REQUIREMENT:
Your reply should be the records below, duplicated exactly, with any picture removed.

(Colored object listings)
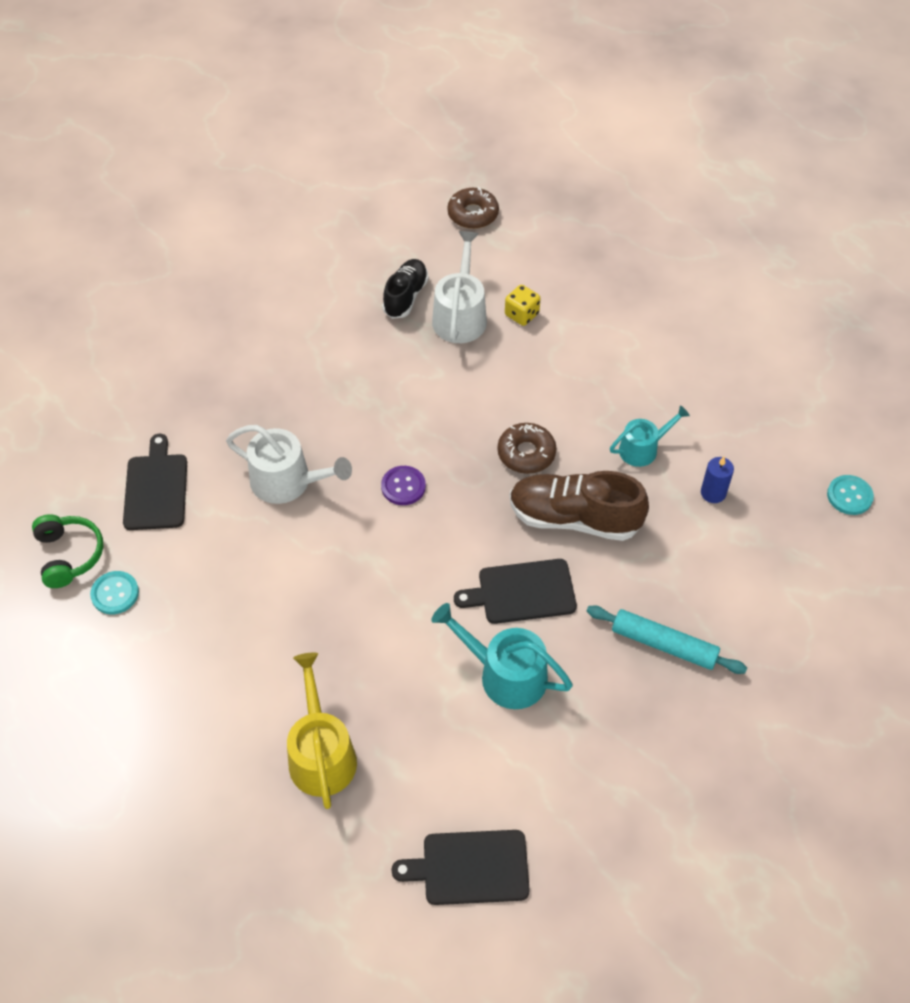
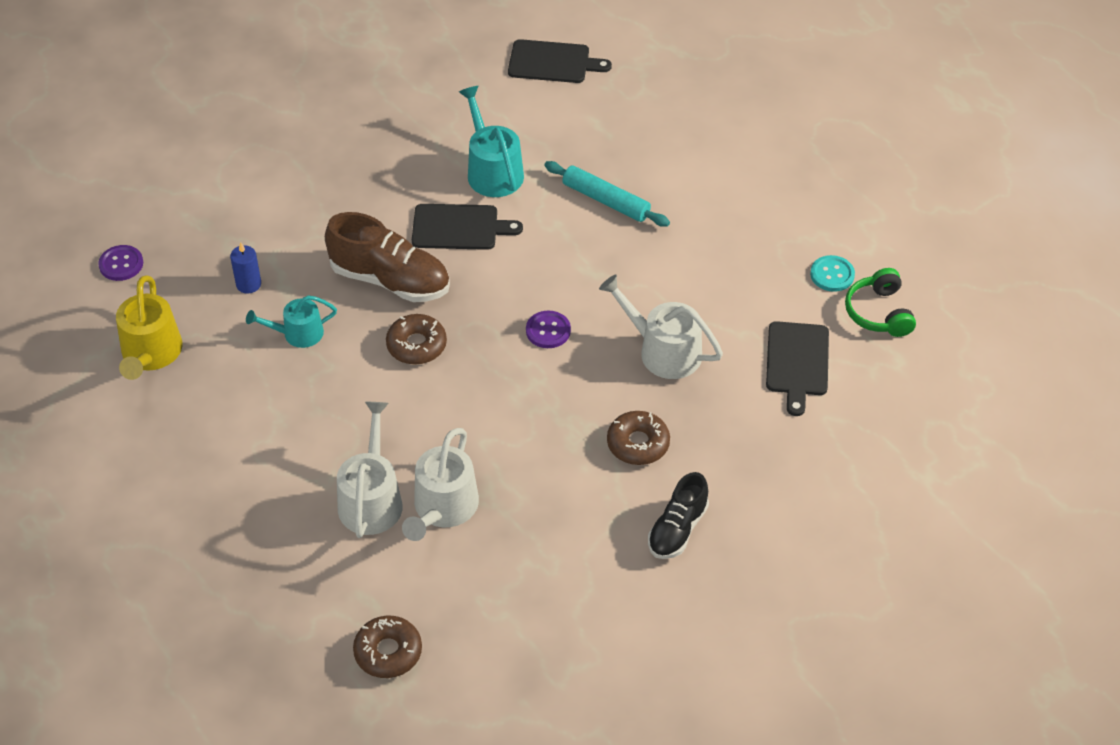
camera: 170 degrees left, 5 degrees down
(303, 390) = (638, 444): none -> brown donut
(321, 754) = (655, 139): yellow watering can -> yellow watering can (150, 354)
(405, 296) = (501, 543): black shoe -> black shoe (677, 529)
(505, 674) = (492, 171): turquoise watering can -> turquoise watering can turned 150 degrees counterclockwise
(521, 314) = (371, 499): yellow dice -> white watering can
(664, 645) = (350, 174): turquoise rolling pin -> turquoise rolling pin (606, 200)
(849, 496) = (121, 264): turquoise button -> purple button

WRITTEN ANSWER:
camera: 170 degrees left, 5 degrees down
(303, 390) = (638, 444): none -> brown donut
(321, 754) = (655, 139): yellow watering can -> yellow watering can (150, 354)
(405, 296) = (501, 543): black shoe -> black shoe (677, 529)
(505, 674) = (492, 171): turquoise watering can -> turquoise watering can turned 150 degrees counterclockwise
(521, 314) = (371, 499): yellow dice -> white watering can
(664, 645) = (350, 174): turquoise rolling pin -> turquoise rolling pin (606, 200)
(849, 496) = (121, 264): turquoise button -> purple button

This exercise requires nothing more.